● AIM:
Copy out the rows below with every occurrence of "checkered shirt" swapped for "plaid shirt", changing nothing else.

● PROVIDED MATERIAL:

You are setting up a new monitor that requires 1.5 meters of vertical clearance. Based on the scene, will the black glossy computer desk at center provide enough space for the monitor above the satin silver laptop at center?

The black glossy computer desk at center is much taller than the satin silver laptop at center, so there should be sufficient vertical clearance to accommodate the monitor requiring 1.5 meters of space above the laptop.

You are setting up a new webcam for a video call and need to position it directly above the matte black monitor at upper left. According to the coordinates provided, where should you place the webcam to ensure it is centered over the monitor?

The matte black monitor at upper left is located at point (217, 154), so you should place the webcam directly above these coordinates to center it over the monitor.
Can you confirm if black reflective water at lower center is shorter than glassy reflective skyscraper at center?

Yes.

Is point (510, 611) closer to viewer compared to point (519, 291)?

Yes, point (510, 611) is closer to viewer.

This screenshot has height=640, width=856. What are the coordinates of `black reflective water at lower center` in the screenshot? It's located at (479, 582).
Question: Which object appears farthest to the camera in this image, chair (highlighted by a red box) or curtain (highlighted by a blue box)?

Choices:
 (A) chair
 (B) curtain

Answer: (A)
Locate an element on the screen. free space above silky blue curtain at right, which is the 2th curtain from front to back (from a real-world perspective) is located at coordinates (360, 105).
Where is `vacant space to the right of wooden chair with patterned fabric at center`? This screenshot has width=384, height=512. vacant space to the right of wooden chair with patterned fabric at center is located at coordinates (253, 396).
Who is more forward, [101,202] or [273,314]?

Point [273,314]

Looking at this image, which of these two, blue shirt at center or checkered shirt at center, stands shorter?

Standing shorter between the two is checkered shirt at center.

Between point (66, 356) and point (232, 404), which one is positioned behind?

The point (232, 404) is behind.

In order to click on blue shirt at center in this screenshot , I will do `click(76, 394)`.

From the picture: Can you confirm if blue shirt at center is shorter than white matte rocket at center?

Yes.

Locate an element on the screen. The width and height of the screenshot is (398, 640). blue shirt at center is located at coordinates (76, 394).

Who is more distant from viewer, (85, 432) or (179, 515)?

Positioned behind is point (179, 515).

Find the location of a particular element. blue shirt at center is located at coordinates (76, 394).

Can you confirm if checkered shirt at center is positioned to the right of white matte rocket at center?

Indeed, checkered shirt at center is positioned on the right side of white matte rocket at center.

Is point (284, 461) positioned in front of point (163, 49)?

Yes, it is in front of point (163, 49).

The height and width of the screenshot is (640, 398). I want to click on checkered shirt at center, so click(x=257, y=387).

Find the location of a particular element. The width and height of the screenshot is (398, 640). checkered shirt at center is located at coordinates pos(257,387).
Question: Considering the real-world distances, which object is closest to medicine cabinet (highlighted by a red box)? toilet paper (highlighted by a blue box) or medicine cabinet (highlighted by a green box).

● EXERCISE OUTPUT:
You are setting up a new monitor that requires 1.5 meters of vertical clearance. Based on the scene, will the black glossy computer desk at center provide enough space for the monitor above the satin silver laptop at center?

The black glossy computer desk at center is much taller than the satin silver laptop at center, so there should be sufficient vertical clearance to accommodate the monitor requiring 1.5 meters of space above the laptop.

You are setting up a new webcam for a video call and need to position it directly above the matte black monitor at upper left. According to the coordinates provided, where should you place the webcam to ensure it is centered over the monitor?

The matte black monitor at upper left is located at point (217, 154), so you should place the webcam directly above these coordinates to center it over the monitor.
Can you confirm if black reflective water at lower center is shorter than glassy reflective skyscraper at center?

Yes.

Is point (510, 611) closer to viewer compared to point (519, 291)?

Yes, point (510, 611) is closer to viewer.

This screenshot has height=640, width=856. What are the coordinates of `black reflective water at lower center` in the screenshot? It's located at (479, 582).
Question: Which object appears farthest to the camera in this image, chair (highlighted by a red box) or curtain (highlighted by a blue box)?

Choices:
 (A) chair
 (B) curtain

Answer: (A)
Locate an element on the screen. free space above silky blue curtain at right, which is the 2th curtain from front to back (from a real-world perspective) is located at coordinates (360, 105).
Where is `vacant space to the right of wooden chair with patterned fabric at center`? This screenshot has width=384, height=512. vacant space to the right of wooden chair with patterned fabric at center is located at coordinates (253, 396).
Who is more forward, [101,202] or [273,314]?

Point [273,314]

Looking at this image, which of these two, blue shirt at center or plaid shirt at center, stands shorter?

Standing shorter between the two is plaid shirt at center.

Between point (66, 356) and point (232, 404), which one is positioned behind?

The point (232, 404) is behind.

In order to click on blue shirt at center in this screenshot , I will do `click(76, 394)`.

From the picture: Can you confirm if blue shirt at center is shorter than white matte rocket at center?

Yes.

Locate an element on the screen. The width and height of the screenshot is (398, 640). blue shirt at center is located at coordinates (76, 394).

Who is more distant from viewer, (85, 432) or (179, 515)?

Positioned behind is point (179, 515).

Find the location of a particular element. blue shirt at center is located at coordinates (76, 394).

Can you confirm if plaid shirt at center is positioned to the right of white matte rocket at center?

Indeed, plaid shirt at center is positioned on the right side of white matte rocket at center.

Is point (284, 461) positioned in front of point (163, 49)?

Yes, it is in front of point (163, 49).

The height and width of the screenshot is (640, 398). I want to click on plaid shirt at center, so click(x=257, y=387).

Find the location of a particular element. The width and height of the screenshot is (398, 640). plaid shirt at center is located at coordinates pos(257,387).
Question: Considering the real-world distances, which object is closest to medicine cabinet (highlighted by a red box)? toilet paper (highlighted by a blue box) or medicine cabinet (highlighted by a green box).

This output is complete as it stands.